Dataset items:
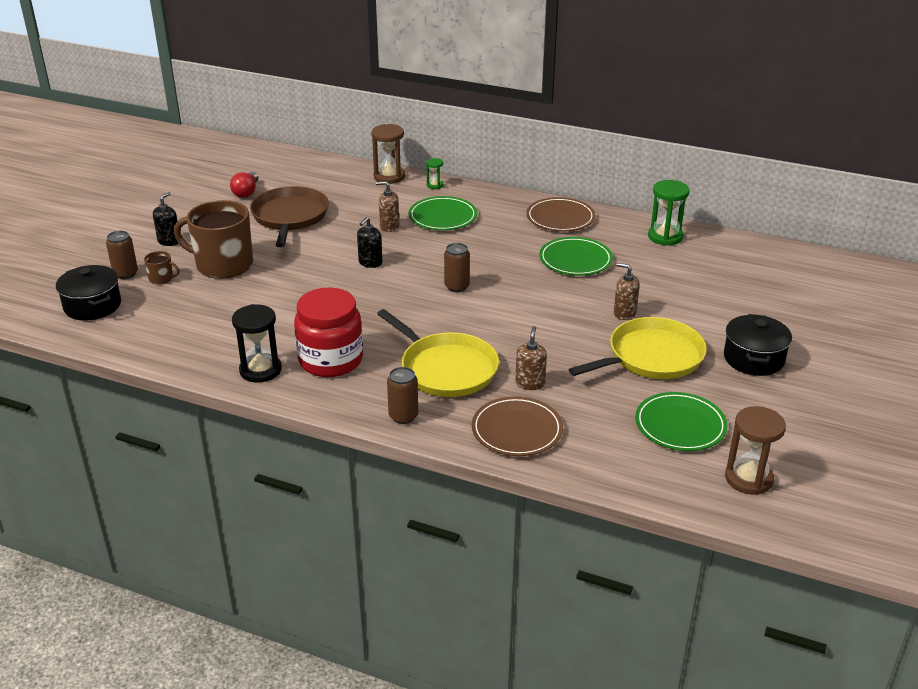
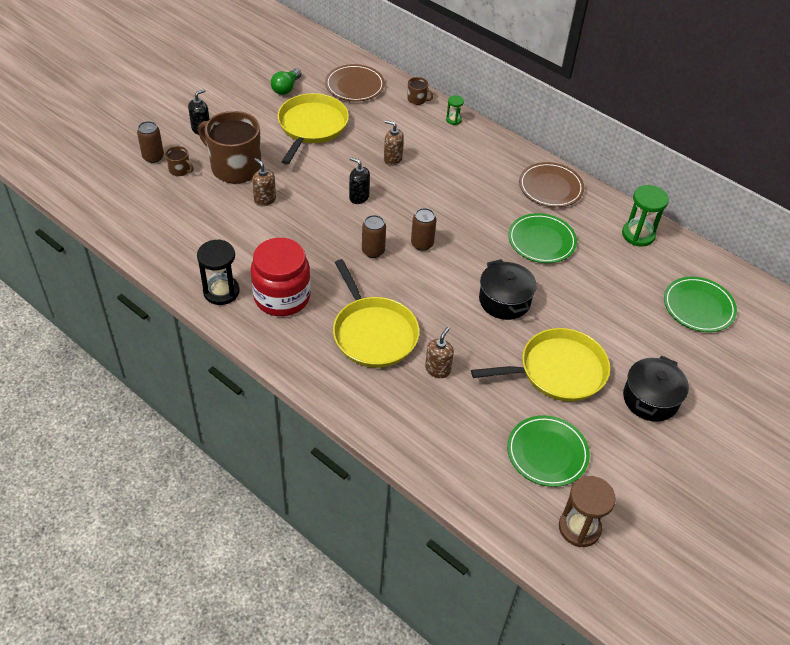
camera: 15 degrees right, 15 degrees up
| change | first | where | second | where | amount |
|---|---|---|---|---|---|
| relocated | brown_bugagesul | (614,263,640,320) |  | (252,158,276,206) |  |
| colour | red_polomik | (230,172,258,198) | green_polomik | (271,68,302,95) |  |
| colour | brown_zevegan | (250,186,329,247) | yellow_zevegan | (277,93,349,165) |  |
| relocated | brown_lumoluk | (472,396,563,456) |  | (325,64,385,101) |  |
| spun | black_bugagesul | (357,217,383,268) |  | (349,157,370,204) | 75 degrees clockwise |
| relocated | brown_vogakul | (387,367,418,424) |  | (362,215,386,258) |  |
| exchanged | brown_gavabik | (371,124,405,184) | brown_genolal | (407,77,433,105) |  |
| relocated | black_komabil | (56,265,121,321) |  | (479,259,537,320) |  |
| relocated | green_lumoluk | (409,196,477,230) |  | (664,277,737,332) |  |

[What needs to be done] Make a verbatim copy of all the entries and strip out the pictures.

[Expected answer]
camera: 15 degrees right, 15 degrees up
| change | first | where | second | where | amount |
|---|---|---|---|---|---|
| relocated | brown_bugagesul | (614,263,640,320) |  | (252,158,276,206) |  |
| colour | red_polomik | (230,172,258,198) | green_polomik | (271,68,302,95) |  |
| colour | brown_zevegan | (250,186,329,247) | yellow_zevegan | (277,93,349,165) |  |
| relocated | brown_lumoluk | (472,396,563,456) |  | (325,64,385,101) |  |
| spun | black_bugagesul | (357,217,383,268) |  | (349,157,370,204) | 75 degrees clockwise |
| relocated | brown_vogakul | (387,367,418,424) |  | (362,215,386,258) |  |
| exchanged | brown_gavabik | (371,124,405,184) | brown_genolal | (407,77,433,105) |  |
| relocated | black_komabil | (56,265,121,321) |  | (479,259,537,320) |  |
| relocated | green_lumoluk | (409,196,477,230) |  | (664,277,737,332) |  |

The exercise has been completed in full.